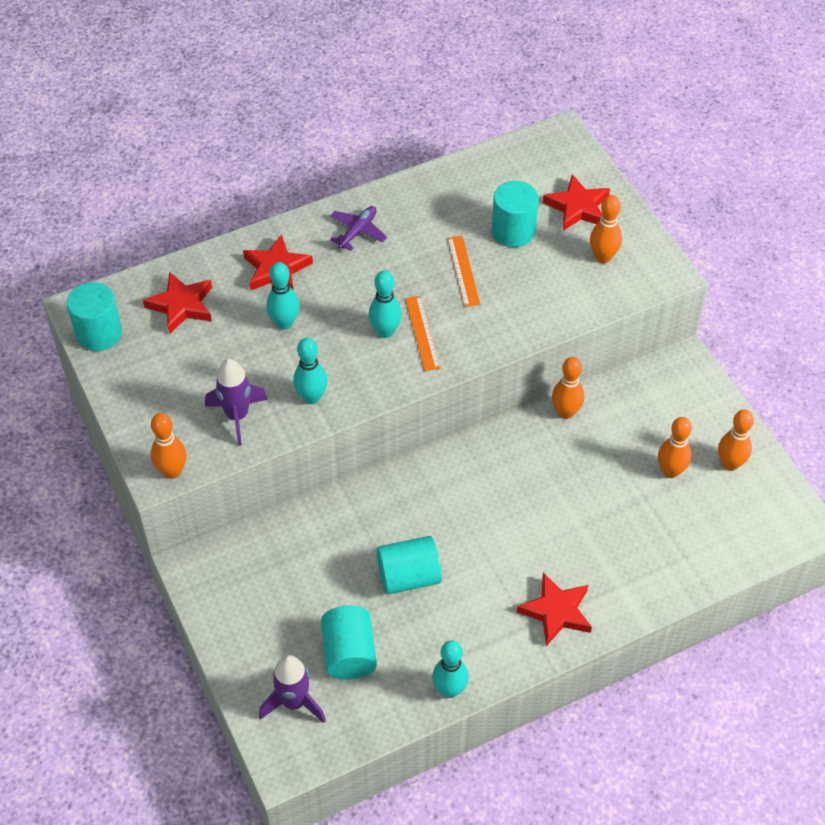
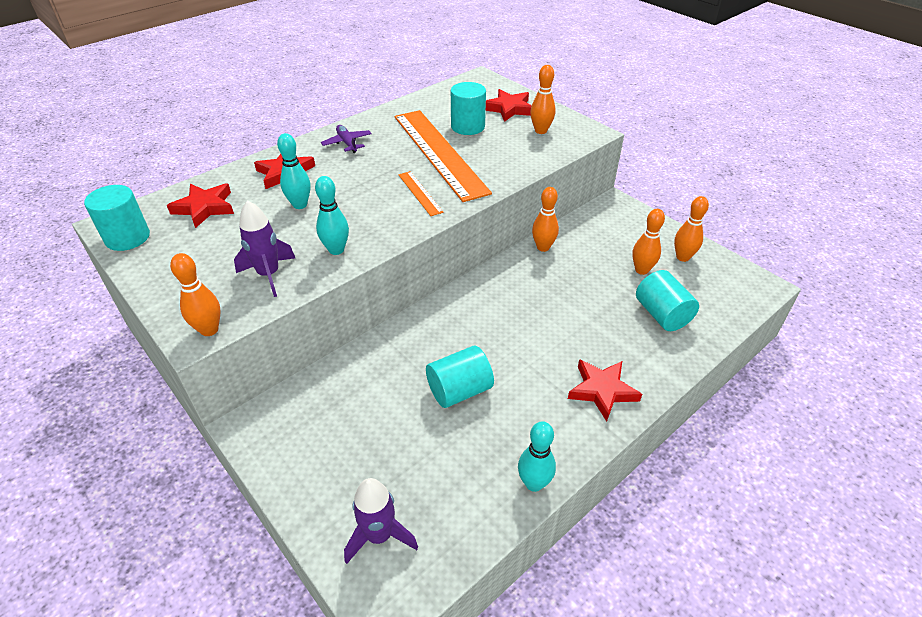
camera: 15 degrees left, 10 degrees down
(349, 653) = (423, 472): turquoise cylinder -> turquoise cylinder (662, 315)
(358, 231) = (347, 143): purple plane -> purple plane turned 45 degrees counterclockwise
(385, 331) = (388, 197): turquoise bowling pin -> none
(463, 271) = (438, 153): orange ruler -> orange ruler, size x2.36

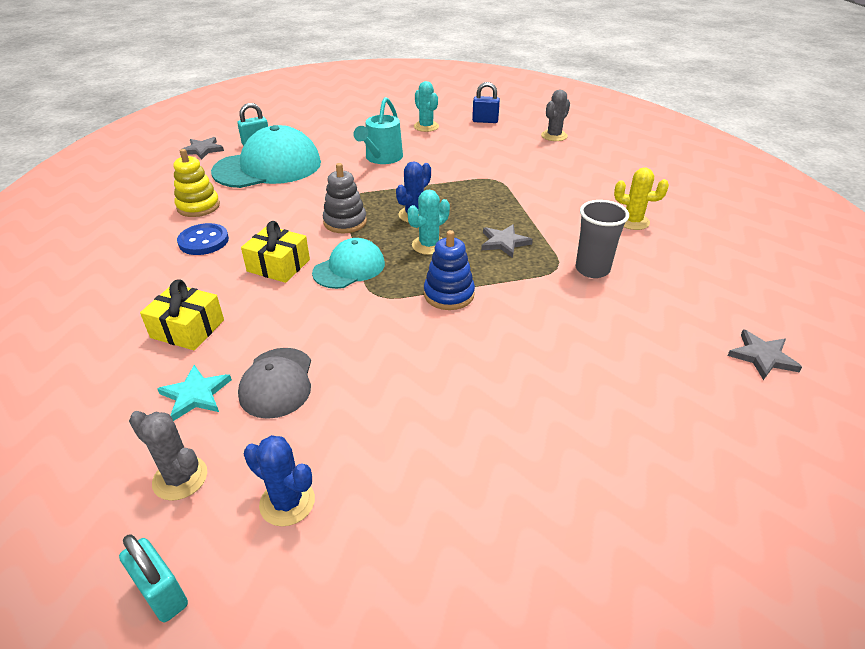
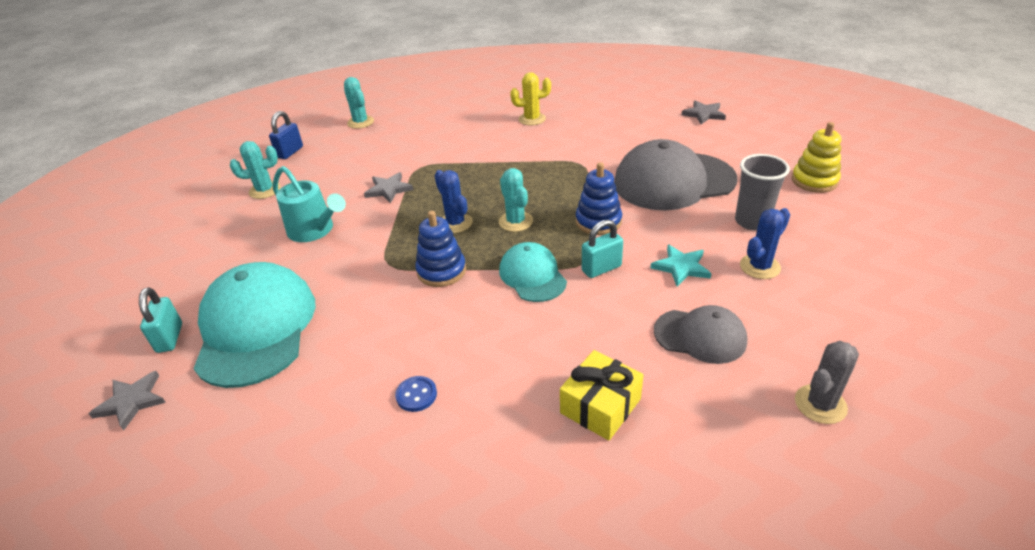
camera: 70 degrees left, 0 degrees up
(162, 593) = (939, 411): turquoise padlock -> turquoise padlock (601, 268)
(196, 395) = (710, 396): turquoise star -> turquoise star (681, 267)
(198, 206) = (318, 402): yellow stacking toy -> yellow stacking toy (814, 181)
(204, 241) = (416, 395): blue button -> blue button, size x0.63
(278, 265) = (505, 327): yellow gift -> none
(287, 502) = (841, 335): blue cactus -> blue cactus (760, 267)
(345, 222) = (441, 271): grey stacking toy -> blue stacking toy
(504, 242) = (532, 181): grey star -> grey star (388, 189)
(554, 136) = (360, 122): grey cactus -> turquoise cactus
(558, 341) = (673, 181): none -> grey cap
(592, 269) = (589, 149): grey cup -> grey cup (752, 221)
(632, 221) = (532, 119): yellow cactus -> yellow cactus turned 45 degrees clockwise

**********

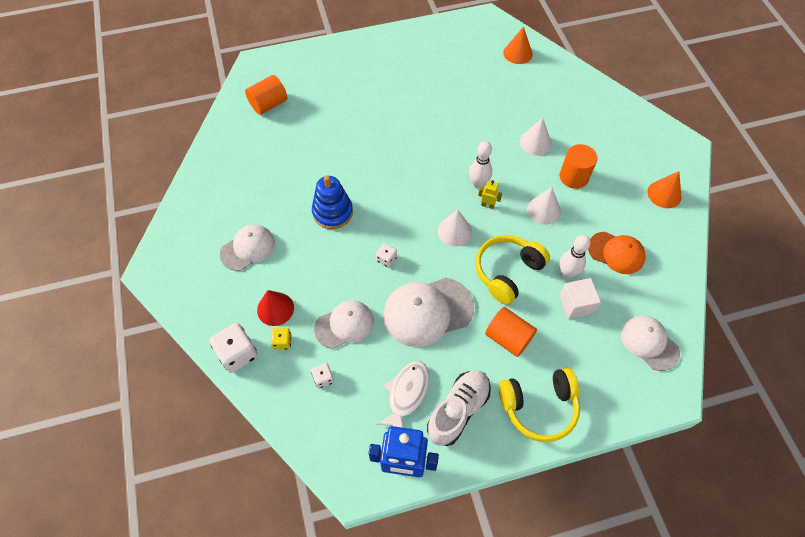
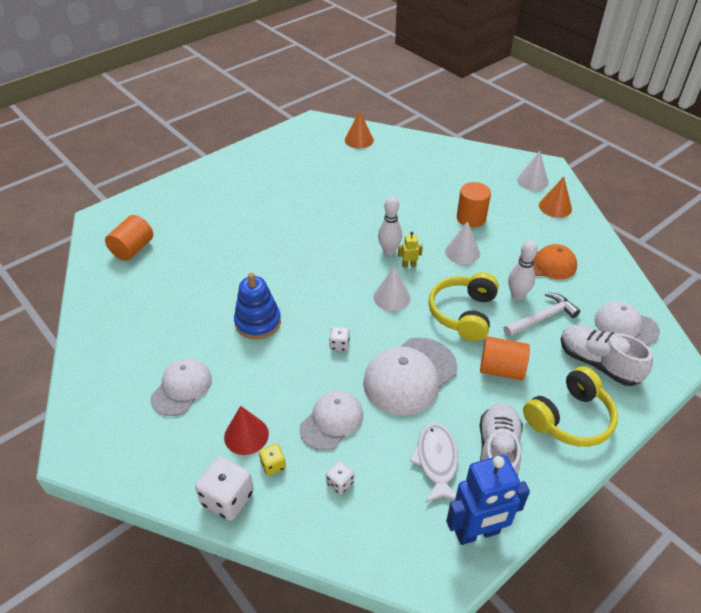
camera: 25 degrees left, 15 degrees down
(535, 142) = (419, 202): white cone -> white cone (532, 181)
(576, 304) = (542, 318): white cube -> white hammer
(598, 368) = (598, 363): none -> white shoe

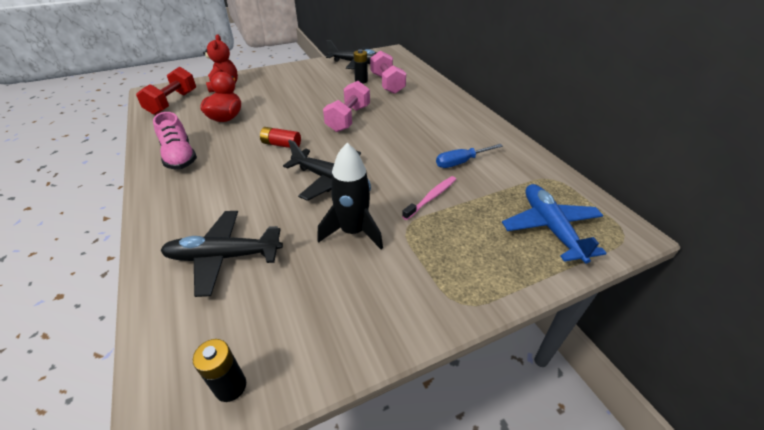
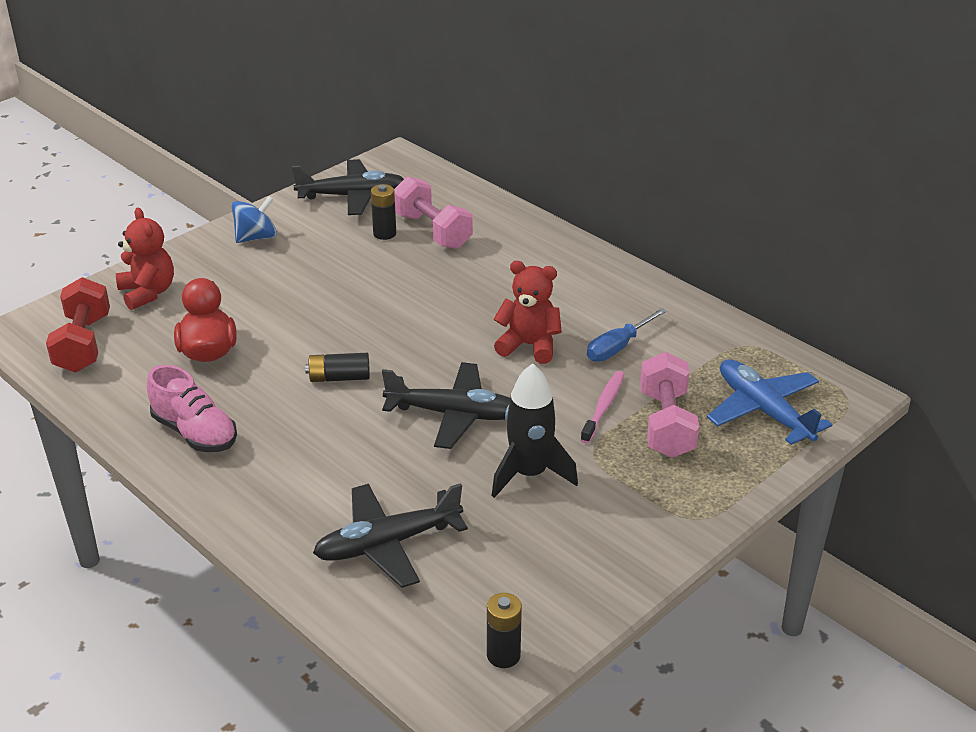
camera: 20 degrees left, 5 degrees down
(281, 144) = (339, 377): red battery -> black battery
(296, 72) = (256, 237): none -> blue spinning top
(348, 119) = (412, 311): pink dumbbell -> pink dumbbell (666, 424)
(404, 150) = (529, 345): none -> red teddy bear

**********

### EXERCISE
Gather each line in these records that contains the string "cactus".

### RESPONSE AREA
(287, 502) = (841, 335): blue cactus -> blue cactus (760, 267)
(554, 136) = (360, 122): grey cactus -> turquoise cactus
(632, 221) = (532, 119): yellow cactus -> yellow cactus turned 45 degrees clockwise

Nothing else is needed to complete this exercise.